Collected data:
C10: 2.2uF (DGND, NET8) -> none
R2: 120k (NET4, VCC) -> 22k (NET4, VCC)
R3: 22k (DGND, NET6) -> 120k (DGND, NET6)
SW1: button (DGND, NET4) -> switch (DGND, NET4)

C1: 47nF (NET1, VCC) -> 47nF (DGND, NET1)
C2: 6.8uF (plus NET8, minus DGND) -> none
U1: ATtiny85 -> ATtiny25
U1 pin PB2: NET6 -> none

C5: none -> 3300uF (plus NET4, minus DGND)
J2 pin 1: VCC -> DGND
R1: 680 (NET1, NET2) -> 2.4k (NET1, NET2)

==

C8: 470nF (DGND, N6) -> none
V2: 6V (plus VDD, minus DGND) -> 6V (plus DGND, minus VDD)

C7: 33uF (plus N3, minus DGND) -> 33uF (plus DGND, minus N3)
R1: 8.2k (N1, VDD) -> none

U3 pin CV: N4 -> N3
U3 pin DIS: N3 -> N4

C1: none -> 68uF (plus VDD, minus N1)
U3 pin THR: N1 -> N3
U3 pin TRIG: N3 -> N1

**Work to be completed:** Retrieve each line of the data in which the word "none" can be found.

**Exercise solution:**
C10: 2.2uF (DGND, NET8) -> none
C2: 6.8uF (plus NET8, minus DGND) -> none
U1 pin PB2: NET6 -> none
C5: none -> 3300uF (plus NET4, minus DGND)
C8: 470nF (DGND, N6) -> none
R1: 8.2k (N1, VDD) -> none
C1: none -> 68uF (plus VDD, minus N1)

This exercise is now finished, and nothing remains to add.